- **WHAT YOU SHOULD DO**
Copy out, exactly as written, only the line containing "(291, 127) = (243, 134): none" and the lines after it through the end of the records.

Object state change records:

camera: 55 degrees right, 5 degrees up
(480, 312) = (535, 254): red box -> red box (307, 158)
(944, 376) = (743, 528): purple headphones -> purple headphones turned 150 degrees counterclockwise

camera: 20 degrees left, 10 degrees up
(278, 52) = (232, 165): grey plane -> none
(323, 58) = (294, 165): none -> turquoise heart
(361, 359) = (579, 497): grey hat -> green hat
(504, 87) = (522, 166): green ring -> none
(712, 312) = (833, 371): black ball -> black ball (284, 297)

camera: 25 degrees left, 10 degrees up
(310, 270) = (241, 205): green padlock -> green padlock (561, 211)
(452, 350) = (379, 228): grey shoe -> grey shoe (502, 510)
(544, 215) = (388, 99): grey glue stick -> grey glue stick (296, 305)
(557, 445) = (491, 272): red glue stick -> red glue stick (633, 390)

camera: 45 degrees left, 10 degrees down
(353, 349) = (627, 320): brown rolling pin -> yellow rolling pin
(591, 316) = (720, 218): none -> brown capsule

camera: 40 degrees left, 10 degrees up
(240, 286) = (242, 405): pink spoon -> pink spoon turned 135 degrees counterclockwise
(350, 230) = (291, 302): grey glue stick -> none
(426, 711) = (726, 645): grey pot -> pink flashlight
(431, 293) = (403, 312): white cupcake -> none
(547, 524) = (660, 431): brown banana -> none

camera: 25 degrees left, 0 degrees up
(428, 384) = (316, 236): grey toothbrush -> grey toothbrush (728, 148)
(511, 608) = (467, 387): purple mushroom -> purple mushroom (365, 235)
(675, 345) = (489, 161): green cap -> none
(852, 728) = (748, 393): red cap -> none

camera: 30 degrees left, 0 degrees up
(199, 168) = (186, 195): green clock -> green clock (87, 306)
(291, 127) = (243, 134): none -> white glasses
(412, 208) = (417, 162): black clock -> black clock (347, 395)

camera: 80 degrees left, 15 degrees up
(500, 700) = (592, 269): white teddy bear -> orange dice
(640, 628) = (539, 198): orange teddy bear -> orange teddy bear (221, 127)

- **EXERCISE SOLUTION**
(291, 127) = (243, 134): none -> white glasses
(412, 208) = (417, 162): black clock -> black clock (347, 395)

camera: 80 degrees left, 15 degrees up
(500, 700) = (592, 269): white teddy bear -> orange dice
(640, 628) = (539, 198): orange teddy bear -> orange teddy bear (221, 127)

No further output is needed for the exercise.